**Problem details:** Return exactly those lines of the material below that fall between the line holding "pink circle at (243, 162): moved 5 px right" and the line holding "purple pentagon at", inclusive.

**Data for this task:**
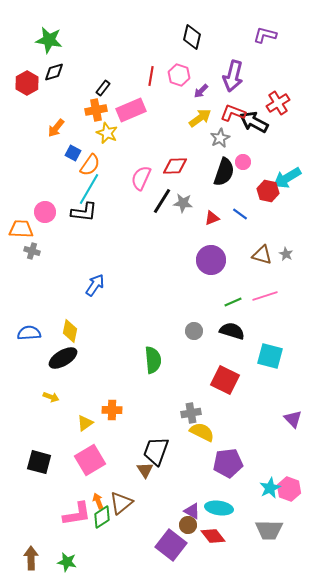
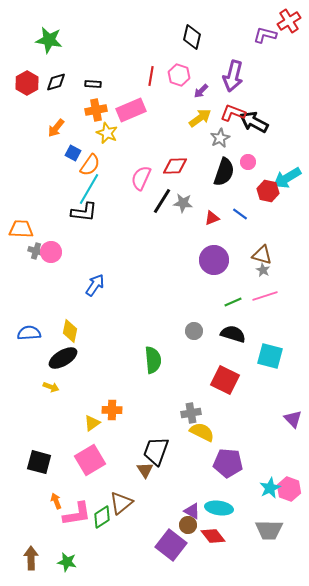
black diamond at (54, 72): moved 2 px right, 10 px down
black rectangle at (103, 88): moved 10 px left, 4 px up; rotated 56 degrees clockwise
red cross at (278, 103): moved 11 px right, 82 px up
pink circle at (243, 162): moved 5 px right
pink circle at (45, 212): moved 6 px right, 40 px down
gray cross at (32, 251): moved 4 px right
gray star at (286, 254): moved 23 px left, 16 px down
purple circle at (211, 260): moved 3 px right
black semicircle at (232, 331): moved 1 px right, 3 px down
yellow arrow at (51, 397): moved 10 px up
yellow triangle at (85, 423): moved 7 px right
purple pentagon at (228, 463): rotated 12 degrees clockwise
orange arrow at (98, 501): moved 42 px left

**Finished task:**
pink circle at (243, 162): moved 5 px right
pink circle at (45, 212): moved 6 px right, 40 px down
gray cross at (32, 251): moved 4 px right
gray star at (286, 254): moved 23 px left, 16 px down
purple circle at (211, 260): moved 3 px right
black semicircle at (232, 331): moved 1 px right, 3 px down
yellow arrow at (51, 397): moved 10 px up
yellow triangle at (85, 423): moved 7 px right
purple pentagon at (228, 463): rotated 12 degrees clockwise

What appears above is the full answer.